TASK OBJECTIVE> Copy out exactly the lines from the one containing "brown plane: 7 -> 6" through the end of the records, and no pictures.
[Start of section]
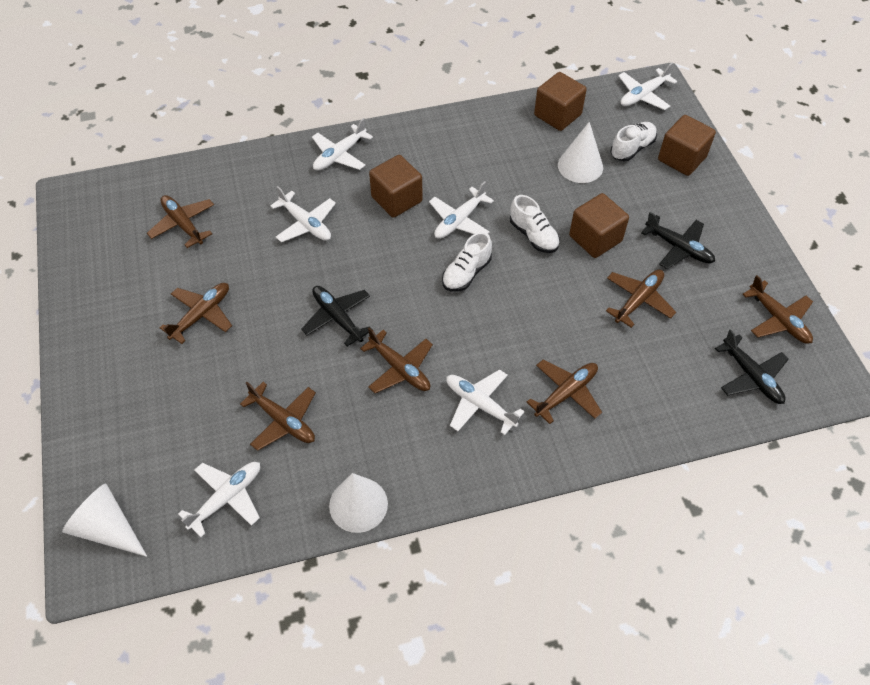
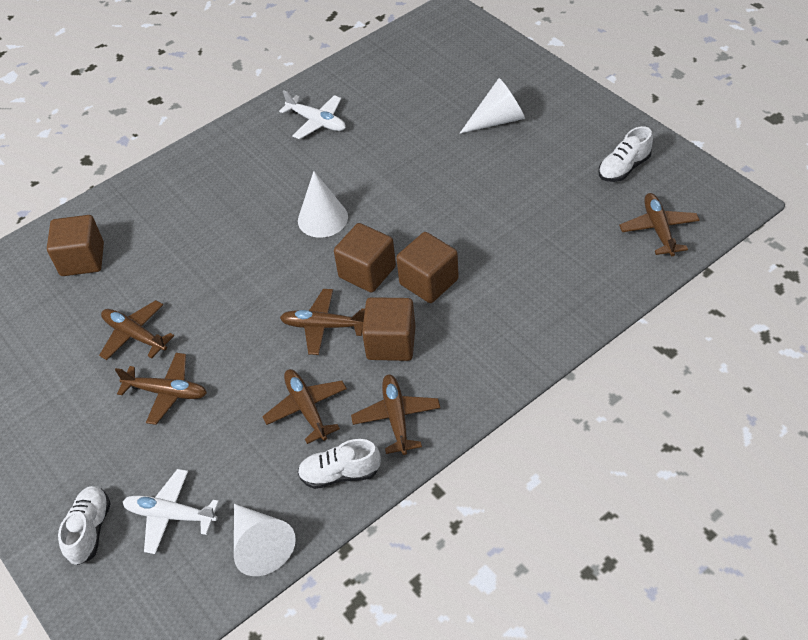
black plane: 3 -> 0
brown plane: 7 -> 6
white plane: 6 -> 2

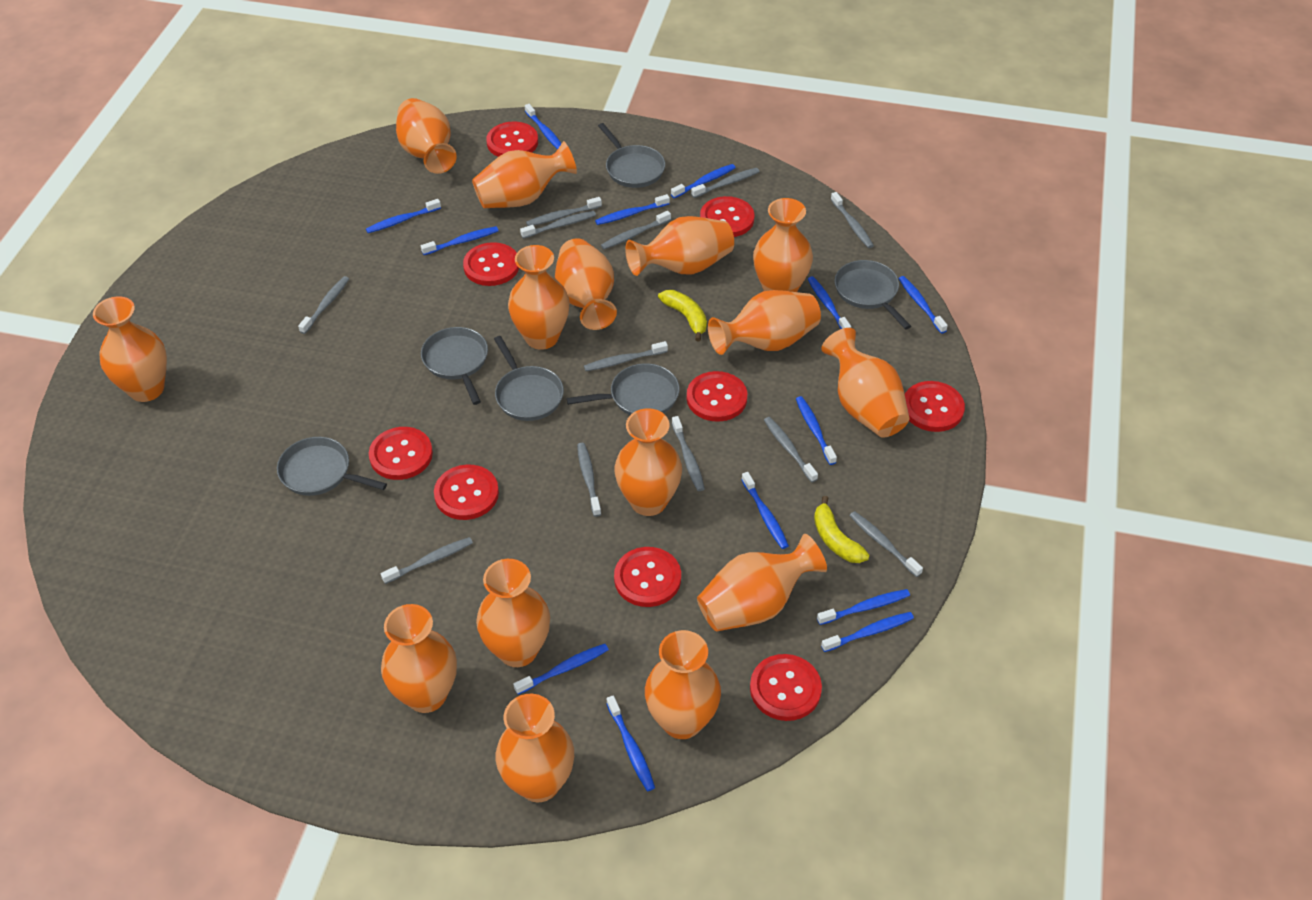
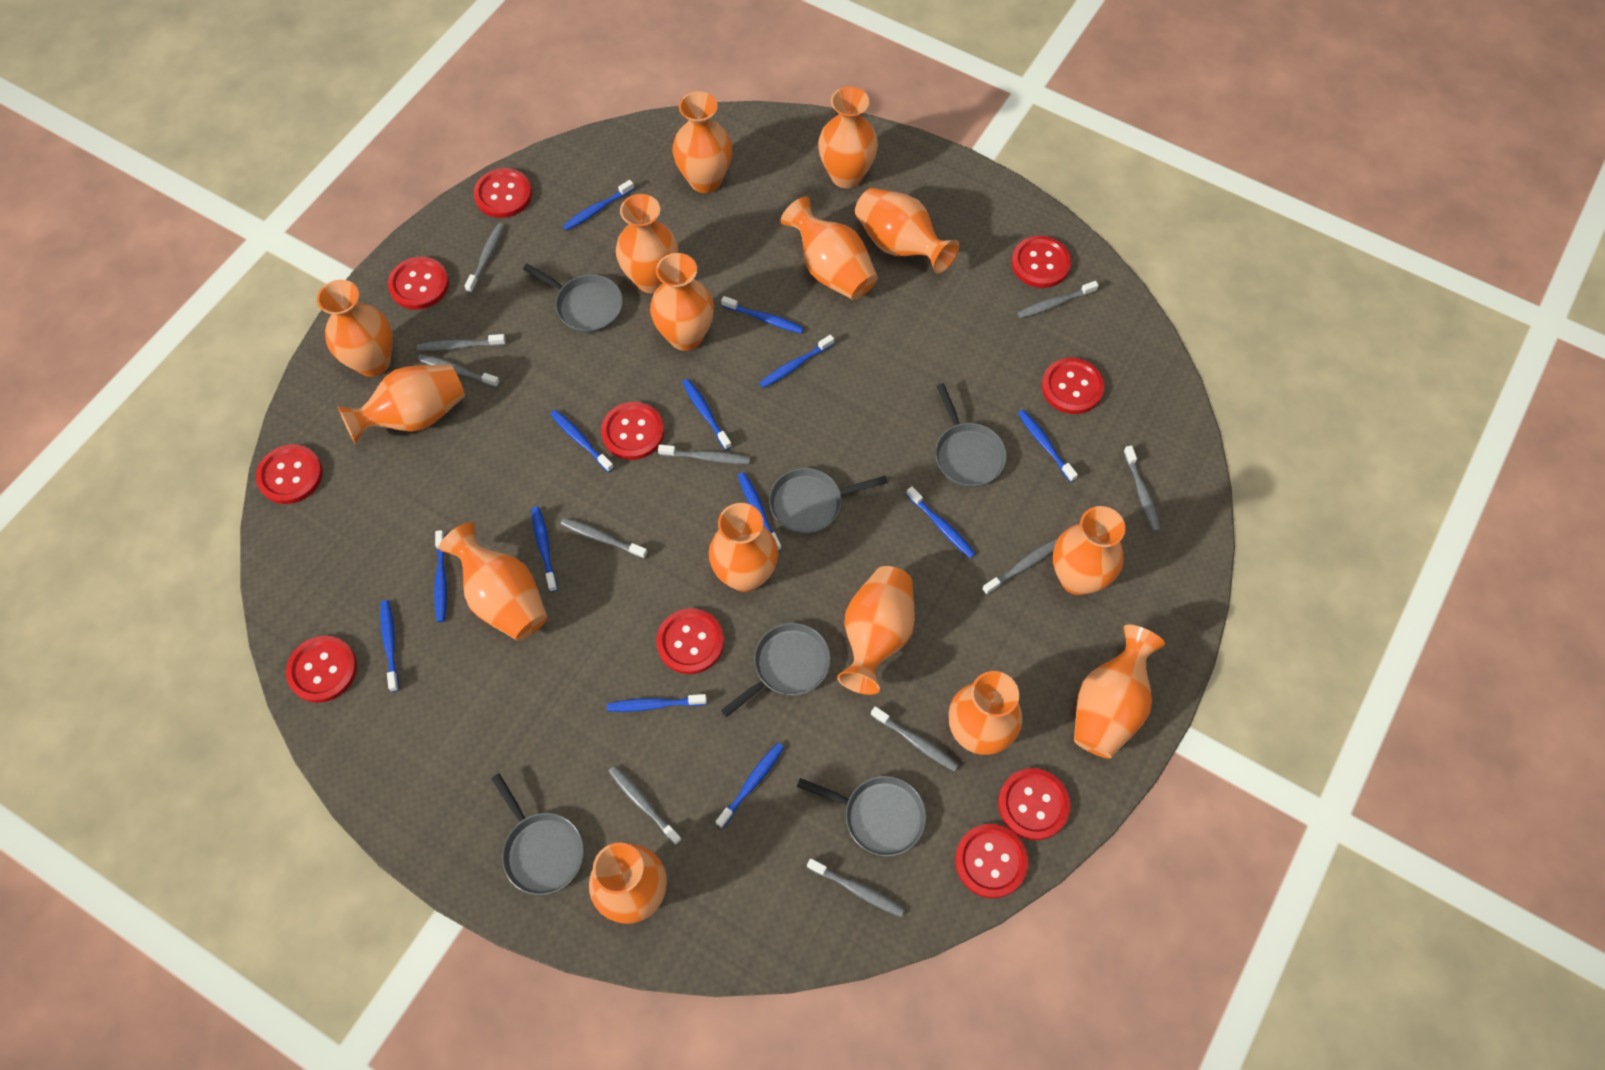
grey toothbrush: 12 -> 11
red button: 9 -> 10
yellow banana: 2 -> 0

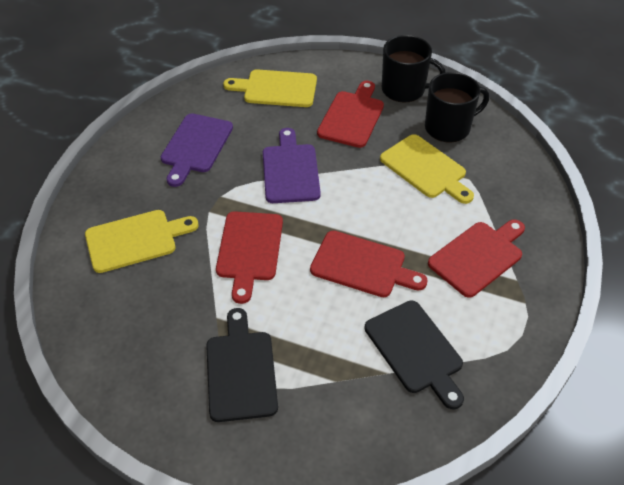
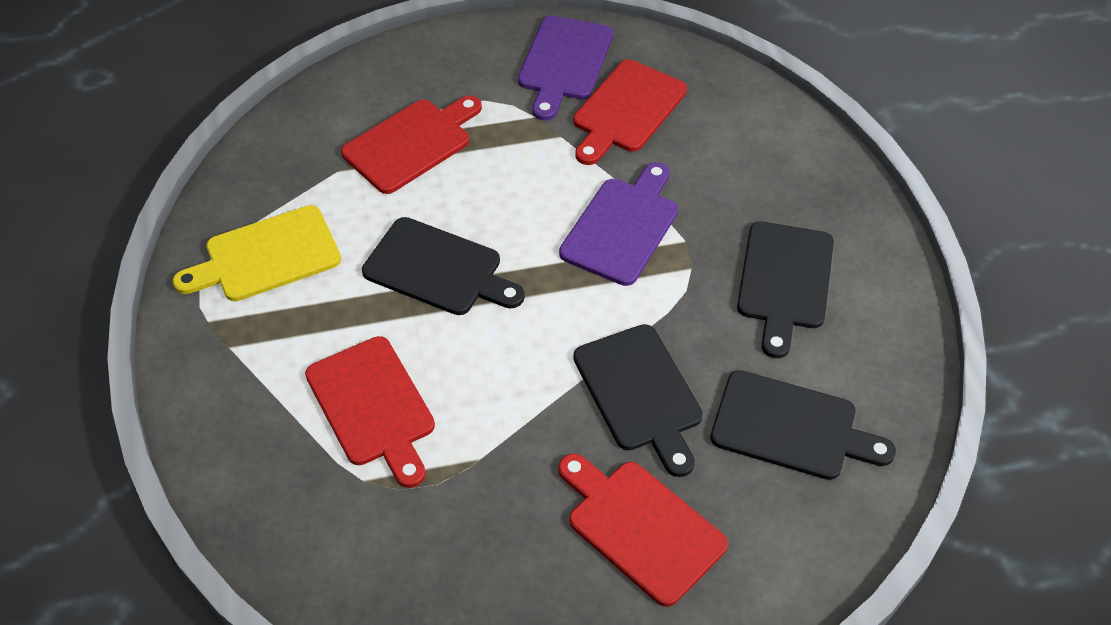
black cutting board: 2 -> 4
black mug: 2 -> 0
yellow cutting board: 3 -> 1

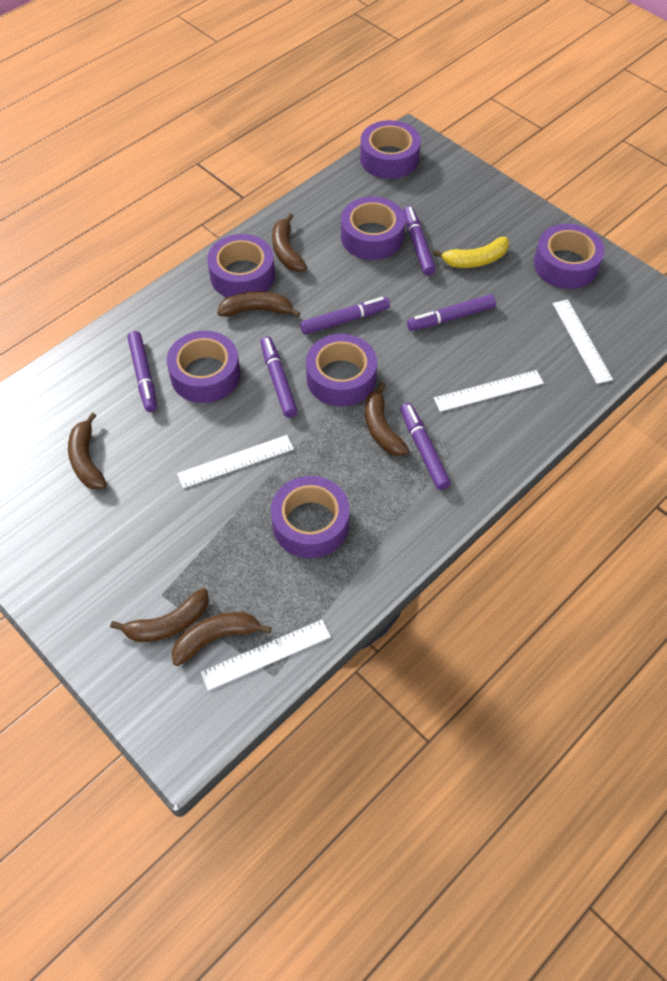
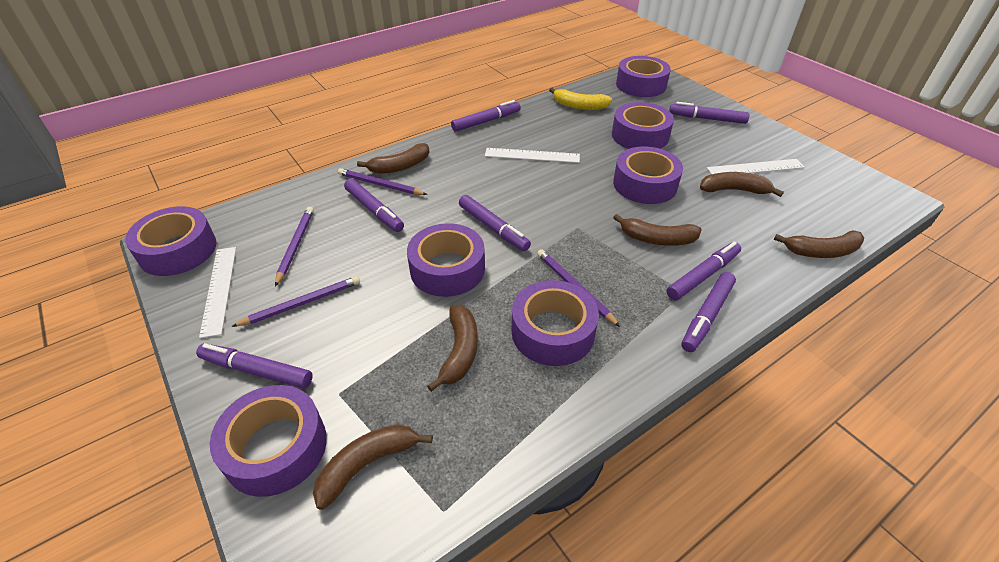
purple marker: 6 -> 7
purple pencil: 0 -> 4
white ruler: 4 -> 3

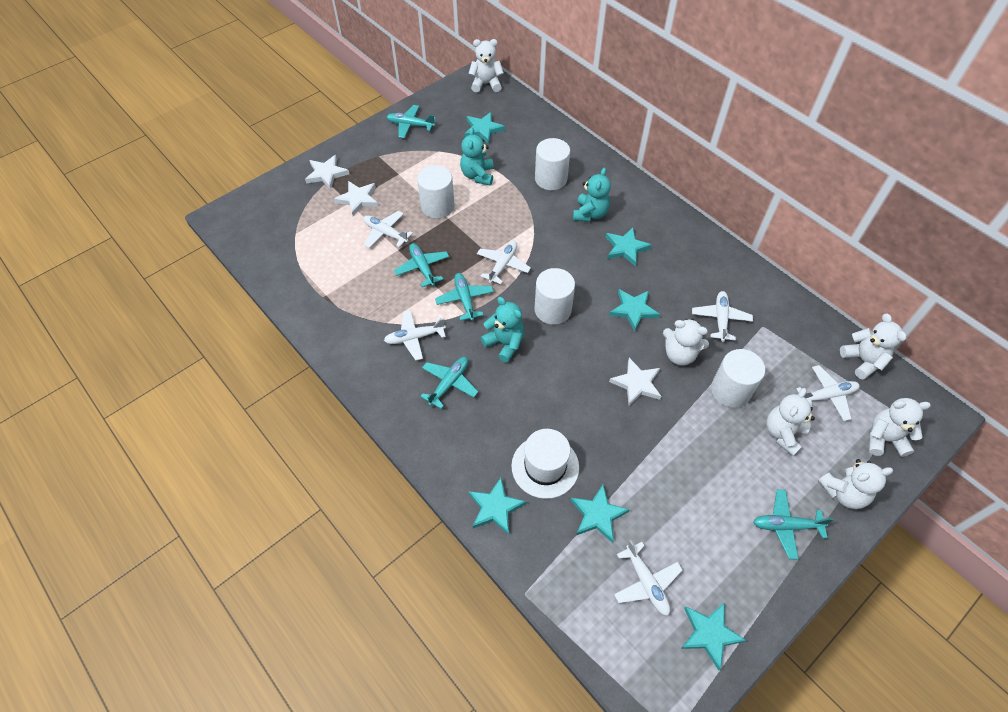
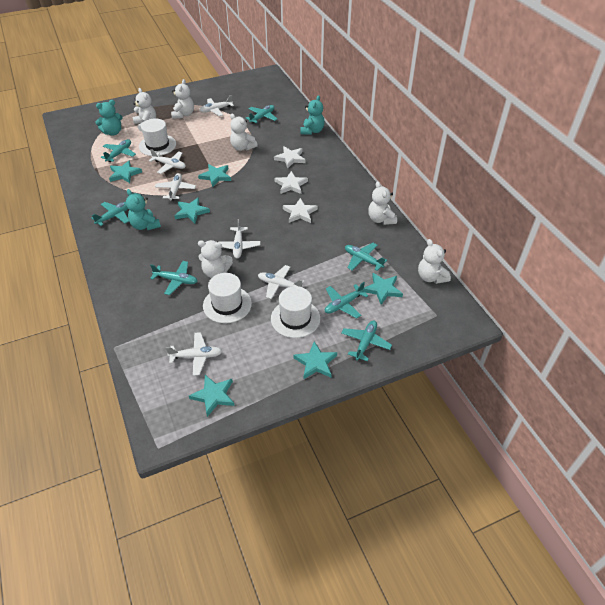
turquoise plane: 5 -> 7
white cylinder: 4 -> 0
white hat: 1 -> 3

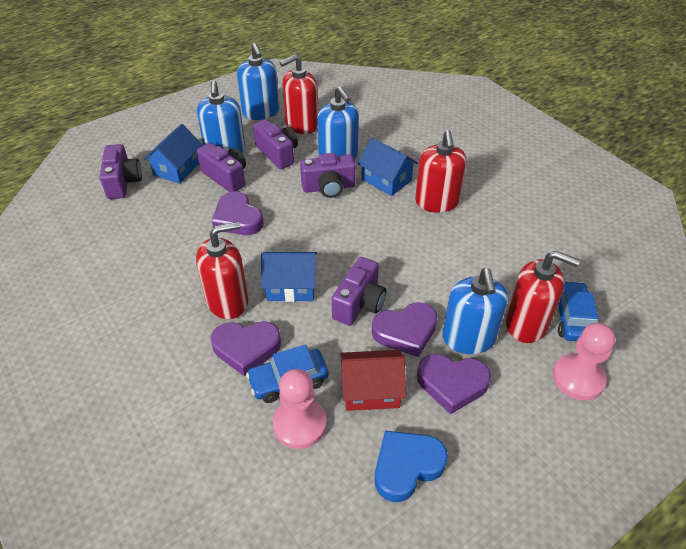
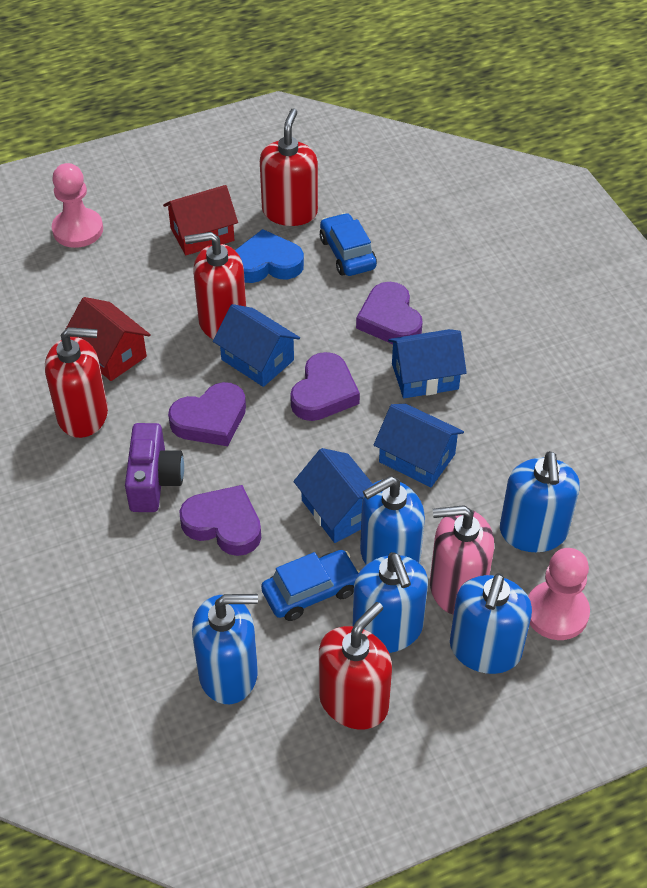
blue house: 3 -> 4
blue soap dispenser: 4 -> 5
pink soap dispenser: 0 -> 1
purple camera: 5 -> 1
red house: 1 -> 2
[End of section]
ANSWER TO THE EXERCISE>
brown plane: 7 -> 6
white plane: 6 -> 2

grey toothbrush: 12 -> 11
red button: 9 -> 10
yellow banana: 2 -> 0

black cutting board: 2 -> 4
black mug: 2 -> 0
yellow cutting board: 3 -> 1

purple marker: 6 -> 7
purple pencil: 0 -> 4
white ruler: 4 -> 3

turquoise plane: 5 -> 7
white cylinder: 4 -> 0
white hat: 1 -> 3

blue house: 3 -> 4
blue soap dispenser: 4 -> 5
pink soap dispenser: 0 -> 1
purple camera: 5 -> 1
red house: 1 -> 2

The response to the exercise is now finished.